Could you copy out every line of the data where the word "white" occurs?

# Records provided
====

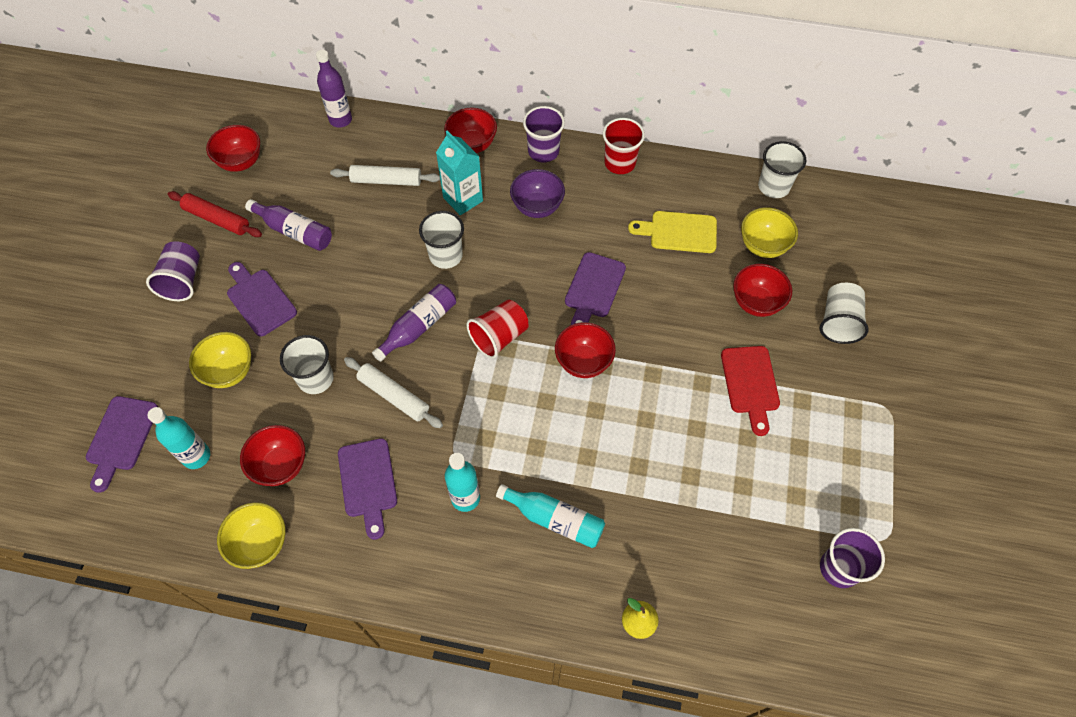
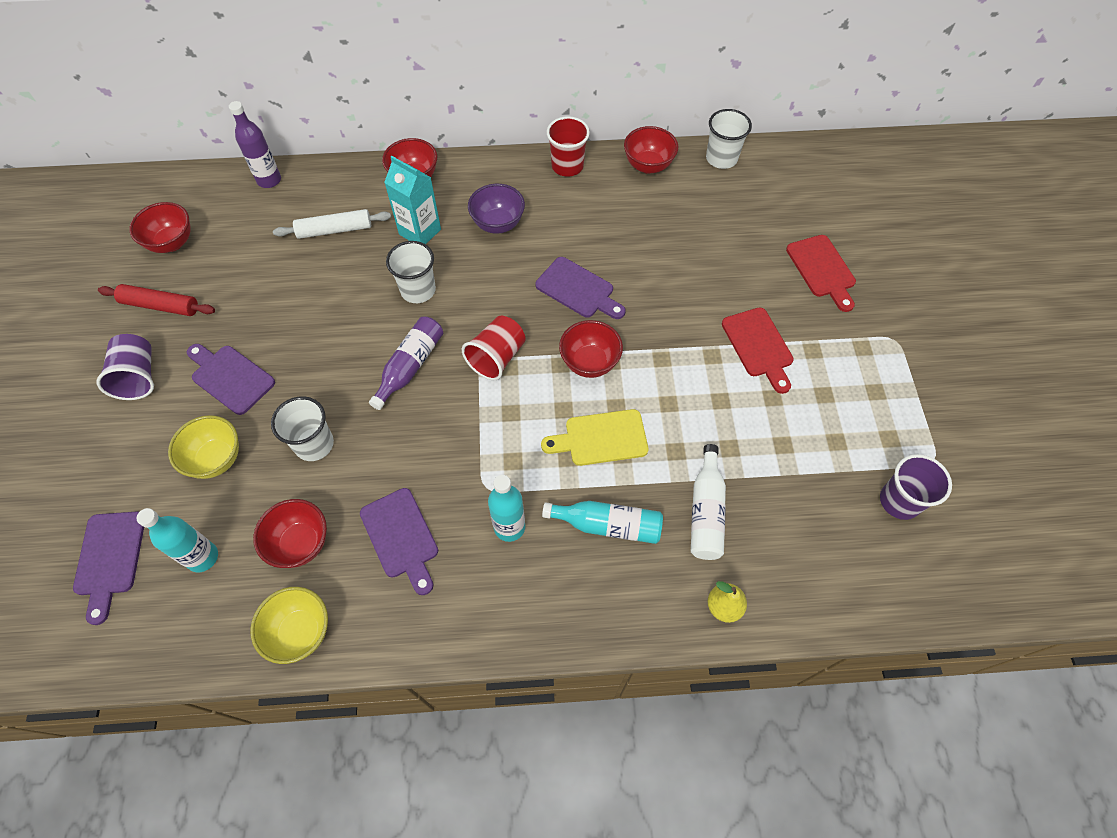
camera: 15 degrees left, 0 degrees up
(294, 231) = (250, 300): purple bottle -> none
(394, 396) = (403, 442): white rolling pin -> none
(543, 151) = (488, 170): purple cup -> none
(593, 288) = (578, 290): purple cutting board -> purple cutting board turned 60 degrees counterclockwise
(649, 530) = (706, 511): none -> white bottle
(679, 232) = (645, 218): yellow cutting board -> yellow cutting board (601, 438)
(756, 302) = (739, 268): red bowl -> red bowl (648, 165)
(763, 246) = (729, 215): yellow bowl -> none
(838, 322) = (822, 269): white cup -> red cutting board

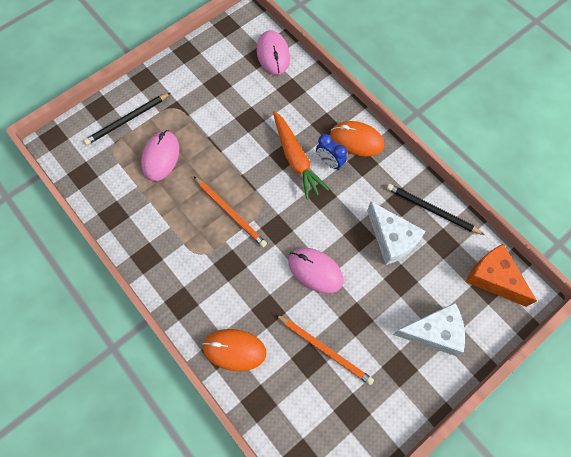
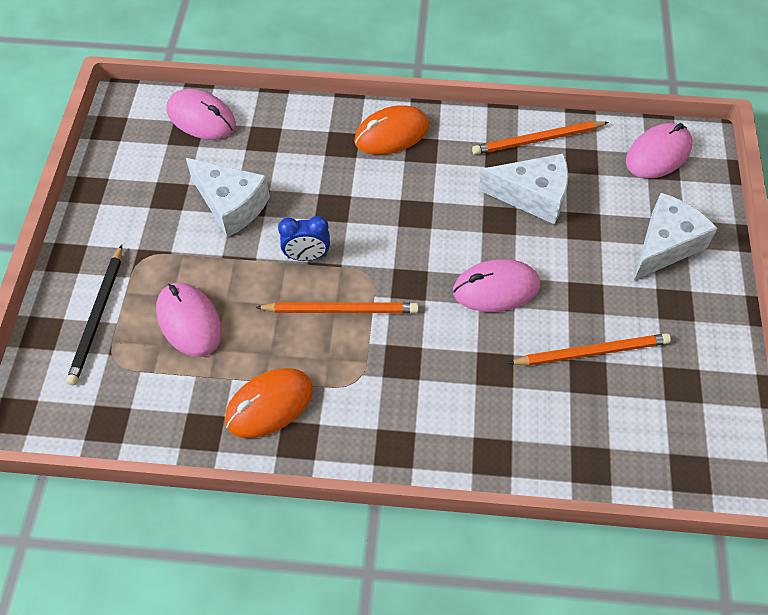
camera: 45 degrees left, 10 degrees down
(234, 350) = (506, 438): orange mouse -> orange mouse (269, 404)
(238, 113) = (231, 205): none -> white cheese
(296, 159) = (349, 200): orange carrot -> none
(329, 162) = (388, 176): blue clock -> blue clock (307, 256)
(431, 210) = (537, 140): black pencil -> orange pencil
(493, 278) = (658, 154): orange cheese -> pink mouse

====

# Your response
(394, 396) = (403, 442): white rolling pin -> none
(649, 530) = (706, 511): none -> white bottle
(838, 322) = (822, 269): white cup -> red cutting board
(238, 113) = (231, 205): none -> white cheese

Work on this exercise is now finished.